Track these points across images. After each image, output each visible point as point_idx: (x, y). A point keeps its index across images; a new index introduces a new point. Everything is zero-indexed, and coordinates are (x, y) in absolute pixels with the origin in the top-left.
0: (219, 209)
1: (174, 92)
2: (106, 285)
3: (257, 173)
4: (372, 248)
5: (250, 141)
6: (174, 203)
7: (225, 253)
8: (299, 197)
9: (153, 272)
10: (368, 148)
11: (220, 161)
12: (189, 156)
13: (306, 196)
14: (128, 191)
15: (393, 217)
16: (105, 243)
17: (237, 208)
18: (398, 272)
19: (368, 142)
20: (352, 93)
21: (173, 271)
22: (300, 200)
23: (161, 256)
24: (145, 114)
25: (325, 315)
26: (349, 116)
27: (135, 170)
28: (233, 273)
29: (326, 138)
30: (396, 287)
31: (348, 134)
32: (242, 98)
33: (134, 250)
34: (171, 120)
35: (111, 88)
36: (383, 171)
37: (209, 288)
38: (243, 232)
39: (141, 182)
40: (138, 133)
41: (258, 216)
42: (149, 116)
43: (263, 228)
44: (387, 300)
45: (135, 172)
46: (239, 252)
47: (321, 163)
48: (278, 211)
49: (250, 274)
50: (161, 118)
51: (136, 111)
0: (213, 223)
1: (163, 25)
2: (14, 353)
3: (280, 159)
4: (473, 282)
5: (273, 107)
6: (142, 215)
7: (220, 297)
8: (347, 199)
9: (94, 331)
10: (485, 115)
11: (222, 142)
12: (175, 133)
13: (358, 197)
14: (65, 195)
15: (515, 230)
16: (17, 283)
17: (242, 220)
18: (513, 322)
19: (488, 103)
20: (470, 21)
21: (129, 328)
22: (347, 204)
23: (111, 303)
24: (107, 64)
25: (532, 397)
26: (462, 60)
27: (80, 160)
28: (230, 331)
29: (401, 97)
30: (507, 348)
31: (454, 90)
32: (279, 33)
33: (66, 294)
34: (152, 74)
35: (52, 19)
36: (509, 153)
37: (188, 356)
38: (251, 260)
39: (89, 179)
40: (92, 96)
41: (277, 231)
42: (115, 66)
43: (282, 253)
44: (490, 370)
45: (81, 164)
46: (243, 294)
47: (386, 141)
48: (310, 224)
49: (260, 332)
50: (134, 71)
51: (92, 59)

> [WORK TO DO]: Print every line of the material above with no change to any character.

> [RESPONSE FOR THIS EXERCISE]:
Track these points across images. After each image, output each visible point as point_idx: (x, y). A point keeps its index across images; a new index introduces a new point. Everything is zero-indexed, and coordinates are (x, y) in absolute pixels with the origin in the top-left.
0: (219, 209)
1: (174, 92)
2: (106, 285)
3: (257, 173)
4: (372, 248)
5: (250, 141)
6: (174, 203)
7: (225, 253)
8: (299, 197)
9: (153, 272)
10: (368, 148)
11: (220, 161)
12: (189, 156)
13: (306, 196)
14: (128, 191)
15: (393, 217)
16: (105, 243)
17: (237, 208)
18: (398, 272)
19: (368, 142)
20: (352, 93)
21: (173, 271)
22: (300, 200)
23: (161, 256)
24: (145, 114)
25: (325, 315)
26: (349, 116)
27: (135, 170)
28: (233, 273)
29: (326, 138)
30: (396, 287)
31: (348, 134)
32: (242, 98)
33: (134, 250)
34: (171, 120)
35: (111, 88)
36: (383, 171)
37: (209, 288)
38: (243, 232)
39: (141, 182)
40: (138, 133)
41: (258, 216)
42: (149, 116)
43: (263, 228)
44: (387, 300)
45: (135, 172)
46: (239, 252)
47: (321, 163)
48: (278, 211)
49: (250, 274)
50: (161, 118)
51: (136, 111)
0: (213, 223)
1: (163, 25)
2: (14, 353)
3: (280, 159)
4: (473, 282)
5: (273, 107)
6: (142, 215)
7: (220, 297)
8: (347, 199)
9: (94, 331)
10: (485, 115)
11: (222, 142)
12: (175, 133)
13: (358, 197)
14: (65, 195)
15: (515, 230)
16: (17, 283)
17: (242, 220)
18: (513, 322)
19: (488, 103)
20: (470, 21)
21: (129, 328)
22: (347, 204)
23: (111, 303)
24: (107, 64)
25: (532, 397)
26: (462, 60)
27: (80, 160)
28: (230, 331)
29: (401, 97)
30: (507, 348)
31: (454, 90)
32: (279, 33)
33: (66, 294)
34: (152, 74)
35: (52, 19)
36: (509, 153)
37: (188, 356)
38: (251, 260)
39: (89, 179)
40: (92, 96)
41: (277, 231)
42: (115, 66)
43: (282, 253)
44: (490, 370)
45: (81, 164)
46: (243, 294)
47: (386, 141)
48: (310, 224)
49: (260, 332)
50: (134, 71)
51: (92, 59)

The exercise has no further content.